EXTRACTED ENTRIES ▸
==*==
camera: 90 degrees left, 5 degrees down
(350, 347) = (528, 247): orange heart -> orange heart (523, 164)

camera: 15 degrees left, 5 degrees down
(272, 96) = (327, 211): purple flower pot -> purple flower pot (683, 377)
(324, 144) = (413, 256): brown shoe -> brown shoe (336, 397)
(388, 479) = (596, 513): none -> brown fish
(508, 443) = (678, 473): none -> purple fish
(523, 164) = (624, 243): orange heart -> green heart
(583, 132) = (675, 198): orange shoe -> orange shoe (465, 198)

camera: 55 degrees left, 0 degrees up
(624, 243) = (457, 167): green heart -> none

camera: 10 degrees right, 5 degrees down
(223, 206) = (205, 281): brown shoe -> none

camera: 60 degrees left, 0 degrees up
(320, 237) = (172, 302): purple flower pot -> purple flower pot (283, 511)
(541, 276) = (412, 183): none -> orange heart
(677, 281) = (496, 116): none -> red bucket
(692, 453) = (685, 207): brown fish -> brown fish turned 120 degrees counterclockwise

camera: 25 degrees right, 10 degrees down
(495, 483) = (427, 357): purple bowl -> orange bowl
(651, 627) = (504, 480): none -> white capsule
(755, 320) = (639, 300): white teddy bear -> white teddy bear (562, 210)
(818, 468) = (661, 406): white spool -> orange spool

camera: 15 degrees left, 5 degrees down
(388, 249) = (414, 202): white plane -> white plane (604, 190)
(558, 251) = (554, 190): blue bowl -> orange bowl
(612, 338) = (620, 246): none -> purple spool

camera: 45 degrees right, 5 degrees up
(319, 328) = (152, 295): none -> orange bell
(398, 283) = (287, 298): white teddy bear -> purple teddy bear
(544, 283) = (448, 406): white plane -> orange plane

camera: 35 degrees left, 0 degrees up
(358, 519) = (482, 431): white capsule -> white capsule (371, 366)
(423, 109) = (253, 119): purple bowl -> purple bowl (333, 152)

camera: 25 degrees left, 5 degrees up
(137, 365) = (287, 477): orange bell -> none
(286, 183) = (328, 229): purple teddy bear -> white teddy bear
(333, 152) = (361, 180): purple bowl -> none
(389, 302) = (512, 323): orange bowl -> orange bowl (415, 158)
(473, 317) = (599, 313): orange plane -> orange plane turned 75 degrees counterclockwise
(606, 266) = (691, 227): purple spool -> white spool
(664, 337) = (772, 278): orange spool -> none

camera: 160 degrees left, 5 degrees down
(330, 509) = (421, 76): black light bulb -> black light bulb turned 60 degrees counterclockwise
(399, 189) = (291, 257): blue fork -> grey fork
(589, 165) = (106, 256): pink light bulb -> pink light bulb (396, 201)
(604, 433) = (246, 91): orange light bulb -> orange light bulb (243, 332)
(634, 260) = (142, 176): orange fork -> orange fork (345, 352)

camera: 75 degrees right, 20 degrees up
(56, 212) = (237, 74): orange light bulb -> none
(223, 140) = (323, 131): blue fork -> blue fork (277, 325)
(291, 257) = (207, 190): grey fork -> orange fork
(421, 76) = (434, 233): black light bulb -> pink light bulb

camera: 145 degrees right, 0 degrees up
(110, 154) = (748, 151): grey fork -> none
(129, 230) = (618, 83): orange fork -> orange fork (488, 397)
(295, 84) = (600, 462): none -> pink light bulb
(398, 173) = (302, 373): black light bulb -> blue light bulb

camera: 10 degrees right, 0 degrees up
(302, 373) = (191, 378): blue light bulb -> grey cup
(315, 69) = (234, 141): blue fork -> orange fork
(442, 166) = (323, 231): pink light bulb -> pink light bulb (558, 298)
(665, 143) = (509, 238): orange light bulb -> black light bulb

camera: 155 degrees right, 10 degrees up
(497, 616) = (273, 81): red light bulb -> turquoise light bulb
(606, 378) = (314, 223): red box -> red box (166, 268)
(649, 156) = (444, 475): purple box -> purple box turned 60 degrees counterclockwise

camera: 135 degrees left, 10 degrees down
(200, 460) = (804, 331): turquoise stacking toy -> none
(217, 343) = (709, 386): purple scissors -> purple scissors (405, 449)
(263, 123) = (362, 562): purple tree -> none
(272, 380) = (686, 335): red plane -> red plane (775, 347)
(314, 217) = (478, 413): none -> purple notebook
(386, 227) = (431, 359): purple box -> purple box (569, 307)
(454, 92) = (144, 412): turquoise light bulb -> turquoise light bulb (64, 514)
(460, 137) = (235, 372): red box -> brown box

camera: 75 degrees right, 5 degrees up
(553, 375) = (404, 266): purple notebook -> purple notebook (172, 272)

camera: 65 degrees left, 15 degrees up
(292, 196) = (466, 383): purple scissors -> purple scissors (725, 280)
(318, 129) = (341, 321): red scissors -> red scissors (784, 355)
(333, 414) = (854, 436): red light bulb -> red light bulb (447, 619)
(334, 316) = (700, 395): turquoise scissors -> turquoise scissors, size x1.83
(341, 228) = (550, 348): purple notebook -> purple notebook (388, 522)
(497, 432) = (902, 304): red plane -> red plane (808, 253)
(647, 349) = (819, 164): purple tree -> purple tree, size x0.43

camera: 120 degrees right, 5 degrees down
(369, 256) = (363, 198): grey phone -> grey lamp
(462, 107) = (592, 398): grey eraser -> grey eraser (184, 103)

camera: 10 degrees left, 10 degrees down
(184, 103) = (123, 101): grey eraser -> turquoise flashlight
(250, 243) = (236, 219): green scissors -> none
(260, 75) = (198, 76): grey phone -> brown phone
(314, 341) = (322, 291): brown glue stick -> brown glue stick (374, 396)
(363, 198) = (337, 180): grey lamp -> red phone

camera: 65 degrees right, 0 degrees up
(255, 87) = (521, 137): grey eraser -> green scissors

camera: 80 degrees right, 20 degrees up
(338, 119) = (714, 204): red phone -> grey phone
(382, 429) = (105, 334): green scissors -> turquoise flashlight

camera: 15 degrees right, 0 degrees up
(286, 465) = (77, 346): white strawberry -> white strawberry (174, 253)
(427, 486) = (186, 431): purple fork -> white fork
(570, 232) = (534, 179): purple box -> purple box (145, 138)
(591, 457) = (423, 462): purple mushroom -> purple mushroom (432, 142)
==*==
WHAT IS NEEDED ▸ Write out exactly the lines above from the line with "camera: 75 degrees right, 5 degrees up" through the line with "(184, 103) = (123, 101): grey", both of them included, and leave out all other lines.

WRITTEN REPLY ▸
camera: 75 degrees right, 5 degrees up
(553, 375) = (404, 266): purple notebook -> purple notebook (172, 272)

camera: 65 degrees left, 15 degrees up
(292, 196) = (466, 383): purple scissors -> purple scissors (725, 280)
(318, 129) = (341, 321): red scissors -> red scissors (784, 355)
(333, 414) = (854, 436): red light bulb -> red light bulb (447, 619)
(334, 316) = (700, 395): turquoise scissors -> turquoise scissors, size x1.83
(341, 228) = (550, 348): purple notebook -> purple notebook (388, 522)
(497, 432) = (902, 304): red plane -> red plane (808, 253)
(647, 349) = (819, 164): purple tree -> purple tree, size x0.43

camera: 120 degrees right, 5 degrees down
(369, 256) = (363, 198): grey phone -> grey lamp
(462, 107) = (592, 398): grey eraser -> grey eraser (184, 103)

camera: 10 degrees left, 10 degrees down
(184, 103) = (123, 101): grey eraser -> turquoise flashlight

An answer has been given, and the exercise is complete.